[[ GIVEN DATA open ]]

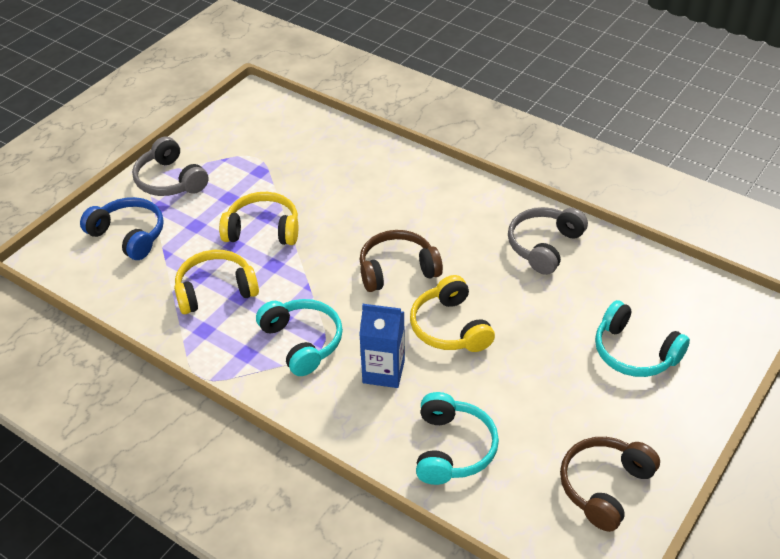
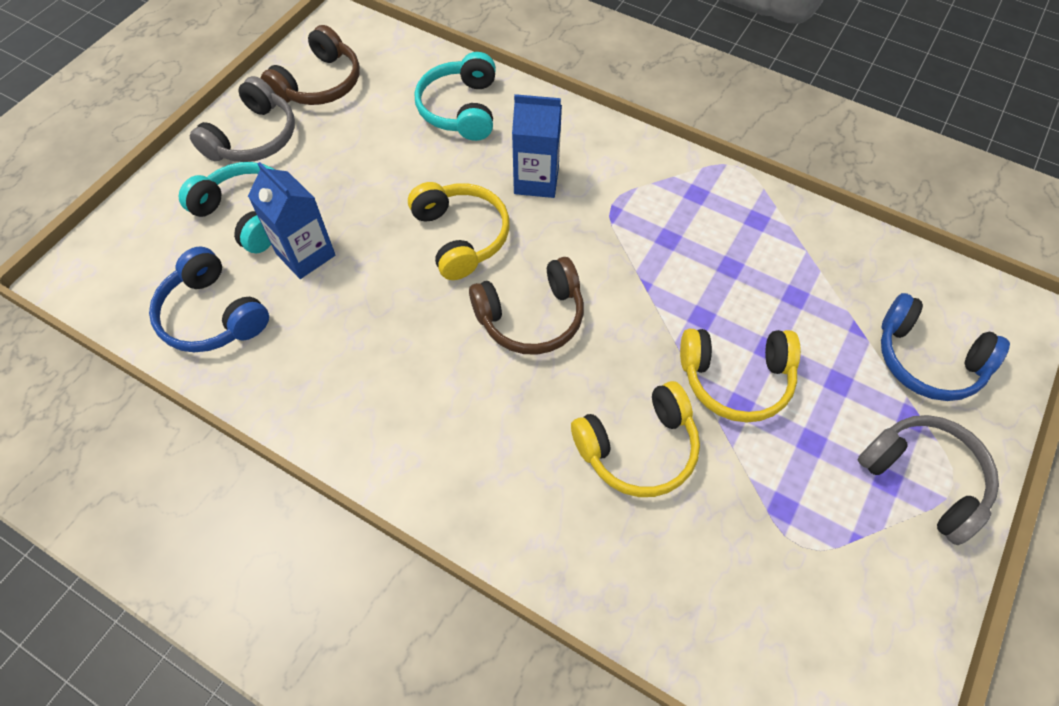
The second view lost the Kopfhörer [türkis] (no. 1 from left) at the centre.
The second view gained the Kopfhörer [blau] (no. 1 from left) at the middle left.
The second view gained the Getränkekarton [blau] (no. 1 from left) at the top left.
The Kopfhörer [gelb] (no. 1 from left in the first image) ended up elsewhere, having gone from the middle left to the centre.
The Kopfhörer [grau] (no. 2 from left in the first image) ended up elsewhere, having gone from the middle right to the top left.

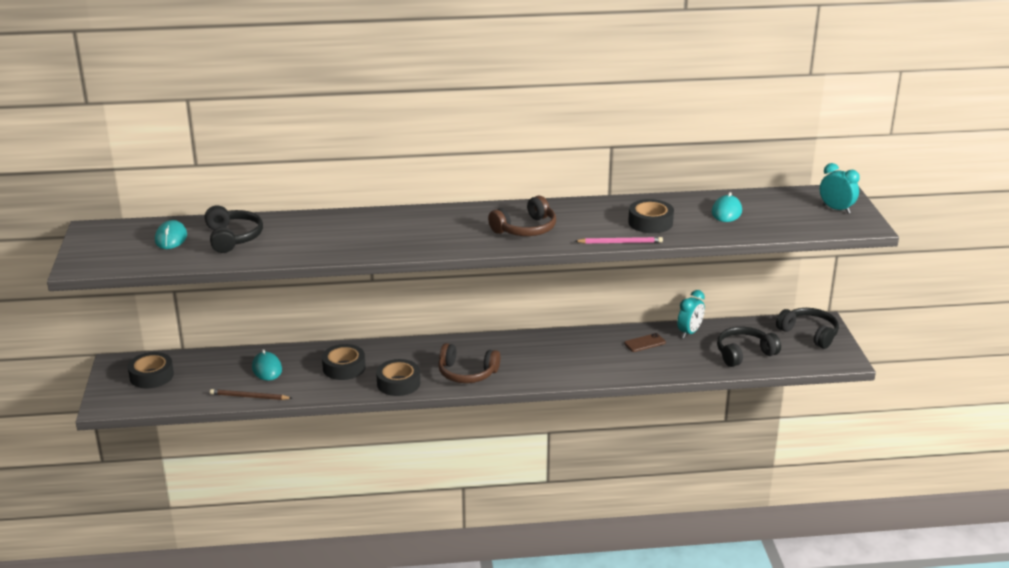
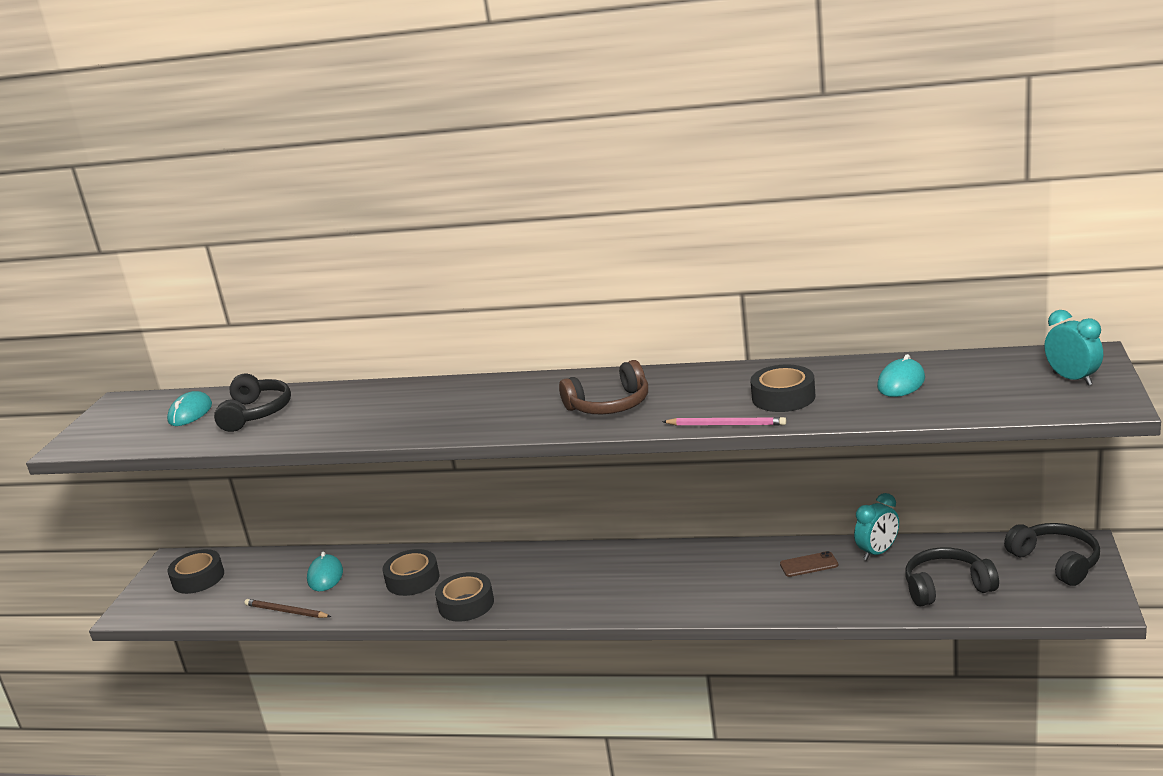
The second view lost the Kopfhörer [braun] (no. 1 from left) at the centre.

[[ GIVEN DATA closed ]]

EXERCISE REQUIREMENTS →
Reproduce each line of the data containing the word "blau".

OUTPUT FOR THIS TASK →
The second view gained the Kopfhörer [blau] (no. 1 from left) at the middle left.
The second view gained the Getränkekarton [blau] (no. 1 from left) at the top left.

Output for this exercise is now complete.